SUPPLIED ENTRIES:
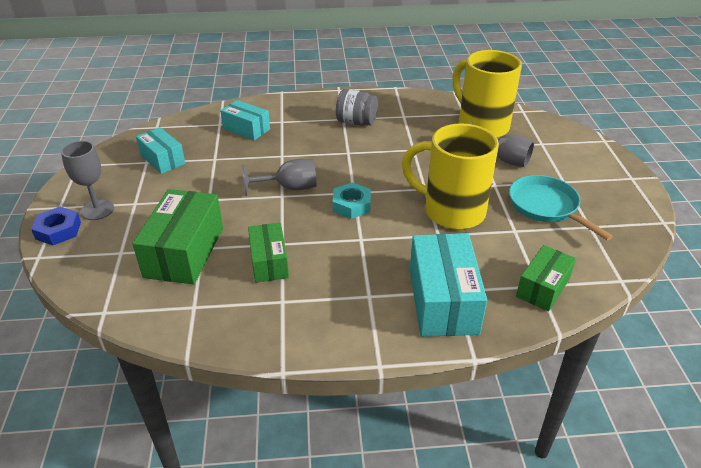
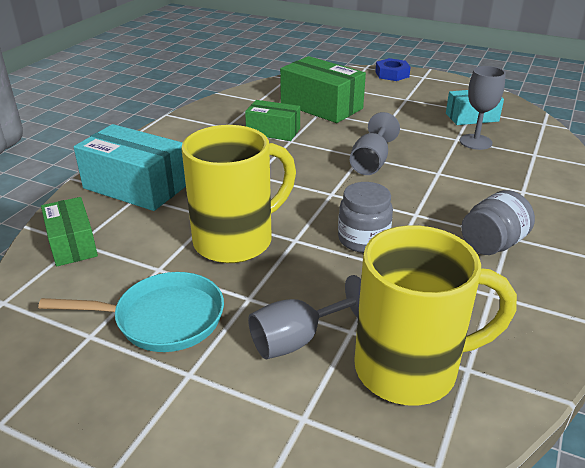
camera: 120 degrees right, 5 degrees down
(97, 210) = (408, 87): grey goblet -> grey goblet (475, 142)
(246, 129) = (513, 166): turquoise box -> none
(351, 205) = (310, 186): turquoise nut -> none
(396, 163) = (363, 239): none -> grey jar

EXERCISE AIM:
Excluding pictures, print all lines above exactly.

OUTPUT FOR THIS TASK:
camera: 120 degrees right, 5 degrees down
(97, 210) = (408, 87): grey goblet -> grey goblet (475, 142)
(246, 129) = (513, 166): turquoise box -> none
(351, 205) = (310, 186): turquoise nut -> none
(396, 163) = (363, 239): none -> grey jar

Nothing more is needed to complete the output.